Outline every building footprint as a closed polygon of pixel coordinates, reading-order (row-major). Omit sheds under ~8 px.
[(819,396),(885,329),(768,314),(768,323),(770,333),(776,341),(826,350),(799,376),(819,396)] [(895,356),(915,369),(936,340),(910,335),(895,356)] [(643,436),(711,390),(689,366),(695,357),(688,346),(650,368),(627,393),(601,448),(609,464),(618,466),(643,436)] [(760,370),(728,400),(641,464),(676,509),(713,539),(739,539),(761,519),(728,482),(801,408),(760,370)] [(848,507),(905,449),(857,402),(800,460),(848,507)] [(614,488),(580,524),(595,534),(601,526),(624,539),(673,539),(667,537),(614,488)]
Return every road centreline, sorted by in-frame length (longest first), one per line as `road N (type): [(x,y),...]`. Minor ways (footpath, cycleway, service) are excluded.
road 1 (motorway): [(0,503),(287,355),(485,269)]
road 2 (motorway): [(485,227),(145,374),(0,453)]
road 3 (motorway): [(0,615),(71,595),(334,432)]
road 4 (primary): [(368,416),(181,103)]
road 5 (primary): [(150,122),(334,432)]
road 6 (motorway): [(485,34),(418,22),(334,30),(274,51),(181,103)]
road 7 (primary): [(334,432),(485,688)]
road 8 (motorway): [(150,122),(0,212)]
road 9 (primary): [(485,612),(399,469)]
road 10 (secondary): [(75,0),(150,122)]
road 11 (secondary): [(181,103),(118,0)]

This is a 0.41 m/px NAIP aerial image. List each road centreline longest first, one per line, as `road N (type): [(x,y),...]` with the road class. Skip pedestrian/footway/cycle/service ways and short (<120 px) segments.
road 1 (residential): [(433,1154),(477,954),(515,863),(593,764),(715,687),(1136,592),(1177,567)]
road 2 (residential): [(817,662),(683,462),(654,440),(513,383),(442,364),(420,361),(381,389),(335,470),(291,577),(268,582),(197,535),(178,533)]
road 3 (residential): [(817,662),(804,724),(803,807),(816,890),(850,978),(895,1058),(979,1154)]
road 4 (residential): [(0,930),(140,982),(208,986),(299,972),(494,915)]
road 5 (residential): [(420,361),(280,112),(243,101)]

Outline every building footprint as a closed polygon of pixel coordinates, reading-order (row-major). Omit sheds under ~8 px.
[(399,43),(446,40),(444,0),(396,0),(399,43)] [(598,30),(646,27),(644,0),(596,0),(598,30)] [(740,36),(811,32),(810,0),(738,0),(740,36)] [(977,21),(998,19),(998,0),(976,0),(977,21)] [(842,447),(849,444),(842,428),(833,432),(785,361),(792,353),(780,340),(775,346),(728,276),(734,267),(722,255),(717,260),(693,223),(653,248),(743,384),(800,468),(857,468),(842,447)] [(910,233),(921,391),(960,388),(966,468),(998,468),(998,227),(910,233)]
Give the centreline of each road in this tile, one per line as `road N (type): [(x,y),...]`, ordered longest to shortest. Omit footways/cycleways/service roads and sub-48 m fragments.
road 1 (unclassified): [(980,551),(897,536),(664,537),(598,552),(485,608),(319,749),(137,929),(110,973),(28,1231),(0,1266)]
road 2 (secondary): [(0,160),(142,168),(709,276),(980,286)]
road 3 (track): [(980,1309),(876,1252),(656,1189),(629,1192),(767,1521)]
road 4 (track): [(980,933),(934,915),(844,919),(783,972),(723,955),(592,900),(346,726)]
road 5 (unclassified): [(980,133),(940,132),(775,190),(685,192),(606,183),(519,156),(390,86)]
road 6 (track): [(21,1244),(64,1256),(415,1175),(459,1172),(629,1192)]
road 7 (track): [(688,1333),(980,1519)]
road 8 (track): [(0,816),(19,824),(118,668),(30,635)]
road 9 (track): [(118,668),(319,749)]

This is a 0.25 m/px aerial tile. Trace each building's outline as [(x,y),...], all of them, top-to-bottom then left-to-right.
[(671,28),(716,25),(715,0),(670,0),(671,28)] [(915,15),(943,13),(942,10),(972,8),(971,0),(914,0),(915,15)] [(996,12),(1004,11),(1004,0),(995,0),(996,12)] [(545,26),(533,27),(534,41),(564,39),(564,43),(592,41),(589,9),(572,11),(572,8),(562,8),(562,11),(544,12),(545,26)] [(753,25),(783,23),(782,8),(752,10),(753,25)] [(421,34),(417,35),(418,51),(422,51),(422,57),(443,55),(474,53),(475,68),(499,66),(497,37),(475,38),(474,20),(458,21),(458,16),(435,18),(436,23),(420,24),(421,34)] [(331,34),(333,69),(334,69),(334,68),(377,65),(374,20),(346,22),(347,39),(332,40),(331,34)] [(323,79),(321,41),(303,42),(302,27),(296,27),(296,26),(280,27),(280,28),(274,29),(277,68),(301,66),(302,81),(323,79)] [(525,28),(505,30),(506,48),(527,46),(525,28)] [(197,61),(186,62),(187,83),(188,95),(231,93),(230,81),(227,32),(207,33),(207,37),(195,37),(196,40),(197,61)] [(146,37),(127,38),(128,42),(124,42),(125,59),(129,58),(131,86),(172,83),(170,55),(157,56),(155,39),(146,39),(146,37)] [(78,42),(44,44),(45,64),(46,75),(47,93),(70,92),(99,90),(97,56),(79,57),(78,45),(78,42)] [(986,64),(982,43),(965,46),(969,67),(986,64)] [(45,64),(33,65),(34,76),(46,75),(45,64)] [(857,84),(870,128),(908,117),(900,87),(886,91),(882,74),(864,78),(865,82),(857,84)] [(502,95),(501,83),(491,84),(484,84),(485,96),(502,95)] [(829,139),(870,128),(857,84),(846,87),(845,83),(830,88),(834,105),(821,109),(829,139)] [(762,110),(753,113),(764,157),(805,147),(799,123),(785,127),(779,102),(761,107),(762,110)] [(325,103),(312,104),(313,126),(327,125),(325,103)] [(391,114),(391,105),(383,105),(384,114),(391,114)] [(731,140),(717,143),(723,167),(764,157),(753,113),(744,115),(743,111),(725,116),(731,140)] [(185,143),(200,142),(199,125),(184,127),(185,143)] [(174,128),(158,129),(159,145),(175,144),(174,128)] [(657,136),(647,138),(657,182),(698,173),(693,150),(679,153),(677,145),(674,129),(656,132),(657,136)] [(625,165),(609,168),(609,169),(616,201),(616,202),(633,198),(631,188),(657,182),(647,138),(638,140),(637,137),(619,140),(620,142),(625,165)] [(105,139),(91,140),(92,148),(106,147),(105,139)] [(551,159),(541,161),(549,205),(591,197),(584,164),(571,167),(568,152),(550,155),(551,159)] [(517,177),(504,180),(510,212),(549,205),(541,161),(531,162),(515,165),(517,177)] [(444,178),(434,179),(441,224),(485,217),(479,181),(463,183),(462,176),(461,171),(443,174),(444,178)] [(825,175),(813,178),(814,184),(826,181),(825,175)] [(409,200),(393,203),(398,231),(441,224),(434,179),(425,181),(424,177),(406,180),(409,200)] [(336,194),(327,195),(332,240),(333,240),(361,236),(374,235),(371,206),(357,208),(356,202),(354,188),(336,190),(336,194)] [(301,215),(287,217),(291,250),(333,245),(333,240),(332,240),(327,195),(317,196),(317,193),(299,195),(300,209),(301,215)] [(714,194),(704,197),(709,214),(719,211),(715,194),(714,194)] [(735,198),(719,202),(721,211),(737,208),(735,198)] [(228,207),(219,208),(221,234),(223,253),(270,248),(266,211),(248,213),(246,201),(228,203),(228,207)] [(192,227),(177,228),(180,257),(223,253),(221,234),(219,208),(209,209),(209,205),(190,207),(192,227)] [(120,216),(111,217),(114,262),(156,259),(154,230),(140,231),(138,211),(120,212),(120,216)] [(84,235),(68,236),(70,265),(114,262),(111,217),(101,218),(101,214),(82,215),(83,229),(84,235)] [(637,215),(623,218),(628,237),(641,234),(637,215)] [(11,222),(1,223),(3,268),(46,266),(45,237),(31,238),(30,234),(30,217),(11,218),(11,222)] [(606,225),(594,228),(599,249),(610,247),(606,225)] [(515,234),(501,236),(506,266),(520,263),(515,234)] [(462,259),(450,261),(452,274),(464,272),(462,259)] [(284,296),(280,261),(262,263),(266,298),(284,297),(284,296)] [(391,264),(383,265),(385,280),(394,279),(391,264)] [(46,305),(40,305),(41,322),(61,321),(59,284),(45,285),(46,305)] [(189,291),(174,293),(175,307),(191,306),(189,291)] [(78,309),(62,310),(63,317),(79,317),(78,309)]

---

DIRECTIONS - State how many lines in the records above contain the word "motorway". Write the number alone.

RESULT FOR THIS TASK - 5